Task
Scan the data. Collect each line that contains the word "notebook".

(Exercise data)

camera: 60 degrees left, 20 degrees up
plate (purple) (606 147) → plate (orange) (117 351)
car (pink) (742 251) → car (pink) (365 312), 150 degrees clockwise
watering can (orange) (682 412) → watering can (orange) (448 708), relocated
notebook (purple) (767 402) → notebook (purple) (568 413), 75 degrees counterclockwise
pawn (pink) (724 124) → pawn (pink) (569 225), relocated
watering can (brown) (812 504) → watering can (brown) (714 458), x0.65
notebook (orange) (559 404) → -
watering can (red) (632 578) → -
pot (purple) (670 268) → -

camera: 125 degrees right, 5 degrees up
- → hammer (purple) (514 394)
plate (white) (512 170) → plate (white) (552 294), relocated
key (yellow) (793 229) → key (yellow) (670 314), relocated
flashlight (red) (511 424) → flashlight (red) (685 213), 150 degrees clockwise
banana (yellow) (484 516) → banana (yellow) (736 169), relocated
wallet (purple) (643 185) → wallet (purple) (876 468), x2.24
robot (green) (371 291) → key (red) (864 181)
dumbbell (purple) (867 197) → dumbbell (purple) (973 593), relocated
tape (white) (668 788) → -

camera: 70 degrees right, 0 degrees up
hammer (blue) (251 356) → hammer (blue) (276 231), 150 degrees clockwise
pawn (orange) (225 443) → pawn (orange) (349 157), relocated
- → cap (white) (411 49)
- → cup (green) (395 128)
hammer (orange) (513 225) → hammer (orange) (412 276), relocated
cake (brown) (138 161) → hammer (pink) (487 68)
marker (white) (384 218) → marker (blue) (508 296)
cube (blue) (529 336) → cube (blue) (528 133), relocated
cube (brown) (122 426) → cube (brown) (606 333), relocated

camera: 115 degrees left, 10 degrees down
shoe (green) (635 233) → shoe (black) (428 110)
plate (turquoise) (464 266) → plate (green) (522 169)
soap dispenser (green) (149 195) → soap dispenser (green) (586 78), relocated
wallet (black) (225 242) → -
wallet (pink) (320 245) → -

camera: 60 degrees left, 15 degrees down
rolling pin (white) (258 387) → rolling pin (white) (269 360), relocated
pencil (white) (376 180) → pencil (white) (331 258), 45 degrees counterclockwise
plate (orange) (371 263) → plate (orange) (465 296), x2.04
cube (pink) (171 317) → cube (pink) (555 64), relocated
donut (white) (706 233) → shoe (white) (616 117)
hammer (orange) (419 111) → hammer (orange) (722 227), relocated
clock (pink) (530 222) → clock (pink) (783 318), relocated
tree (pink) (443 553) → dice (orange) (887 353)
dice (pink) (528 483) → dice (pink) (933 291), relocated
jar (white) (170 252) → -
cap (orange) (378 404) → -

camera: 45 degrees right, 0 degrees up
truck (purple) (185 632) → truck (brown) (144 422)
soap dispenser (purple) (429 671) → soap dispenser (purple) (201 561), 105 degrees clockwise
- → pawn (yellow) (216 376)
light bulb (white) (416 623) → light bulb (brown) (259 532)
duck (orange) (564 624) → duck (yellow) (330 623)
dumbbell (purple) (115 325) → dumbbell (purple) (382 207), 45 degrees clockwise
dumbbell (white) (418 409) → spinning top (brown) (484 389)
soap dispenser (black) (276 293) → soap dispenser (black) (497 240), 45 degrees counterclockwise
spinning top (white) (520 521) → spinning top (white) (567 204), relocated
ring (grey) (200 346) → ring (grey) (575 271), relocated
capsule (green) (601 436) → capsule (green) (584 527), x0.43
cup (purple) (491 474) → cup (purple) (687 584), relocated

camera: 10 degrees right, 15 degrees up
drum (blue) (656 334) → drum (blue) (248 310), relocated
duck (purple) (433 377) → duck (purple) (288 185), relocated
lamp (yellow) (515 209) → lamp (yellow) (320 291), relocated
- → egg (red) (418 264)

(End Exercise data)

Answer section
notebook (purple) (767 402) → notebook (purple) (568 413), 75 degrees counterclockwise
notebook (orange) (559 404) → -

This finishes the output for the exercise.